Copy all lines in the material holding the string "degrees".

Start of GIVEN INFORMATION

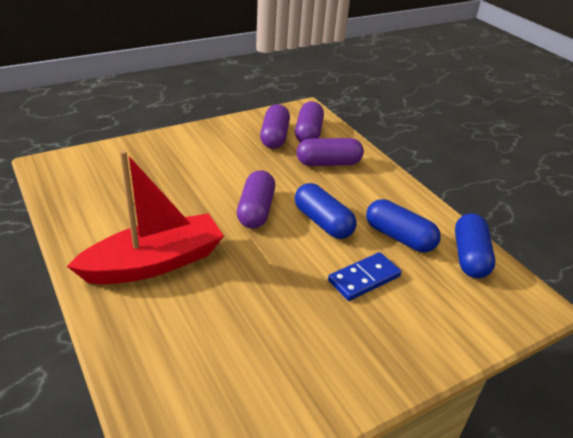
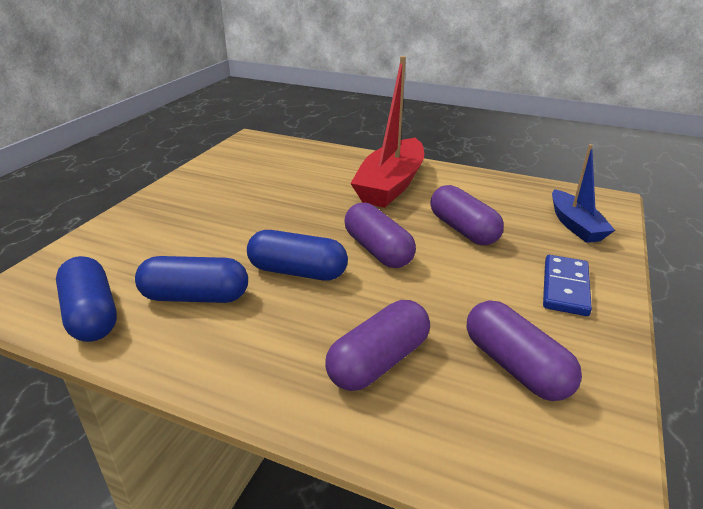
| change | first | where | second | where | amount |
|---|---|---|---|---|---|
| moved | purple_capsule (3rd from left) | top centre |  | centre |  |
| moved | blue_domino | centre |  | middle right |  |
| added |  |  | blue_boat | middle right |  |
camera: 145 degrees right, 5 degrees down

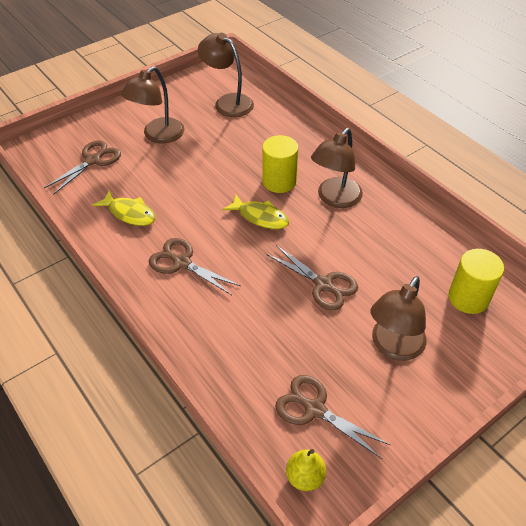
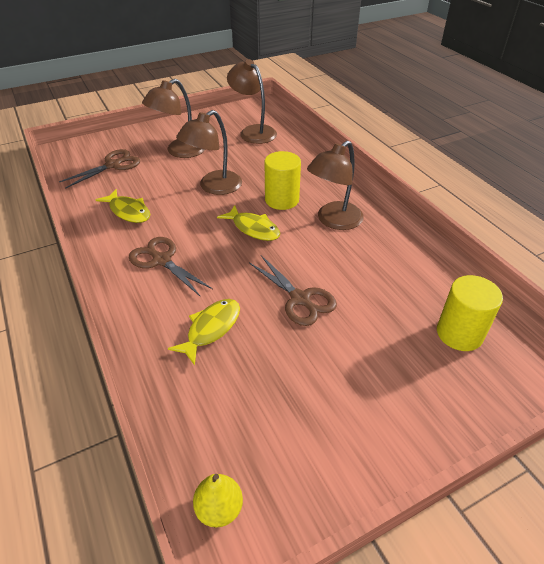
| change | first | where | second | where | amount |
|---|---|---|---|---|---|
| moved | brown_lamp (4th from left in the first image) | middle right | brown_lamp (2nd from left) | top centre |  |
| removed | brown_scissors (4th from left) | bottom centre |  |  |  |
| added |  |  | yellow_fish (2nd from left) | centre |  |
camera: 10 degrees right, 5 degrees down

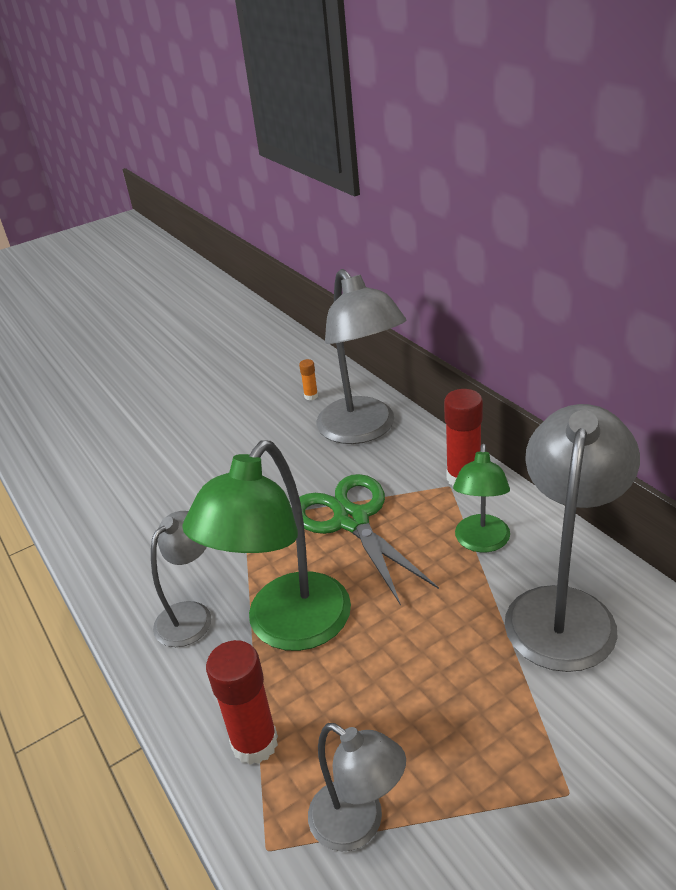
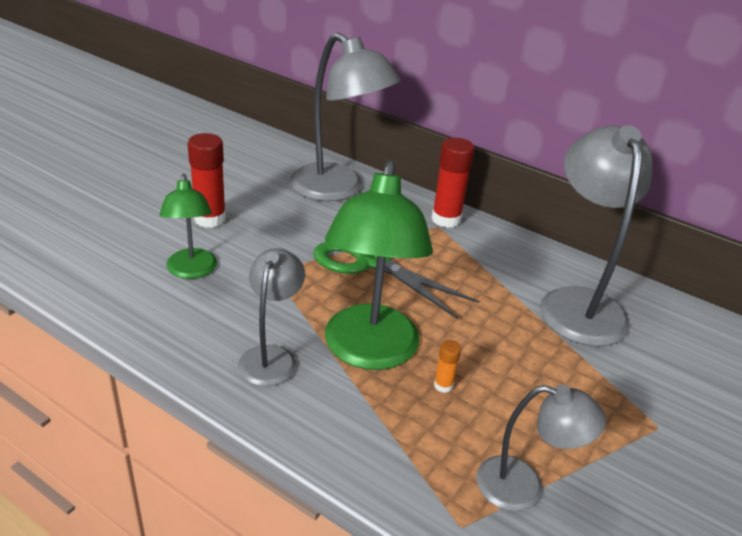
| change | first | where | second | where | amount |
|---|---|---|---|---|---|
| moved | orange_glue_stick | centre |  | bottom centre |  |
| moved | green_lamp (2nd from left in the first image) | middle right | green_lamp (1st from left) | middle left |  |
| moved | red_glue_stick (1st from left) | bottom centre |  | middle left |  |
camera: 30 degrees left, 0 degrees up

End of GIVEN INFORMATION

**SOLVED PROBLEM**
camera: 145 degrees right, 5 degrees down
camera: 10 degrees right, 5 degrees down
camera: 30 degrees left, 0 degrees up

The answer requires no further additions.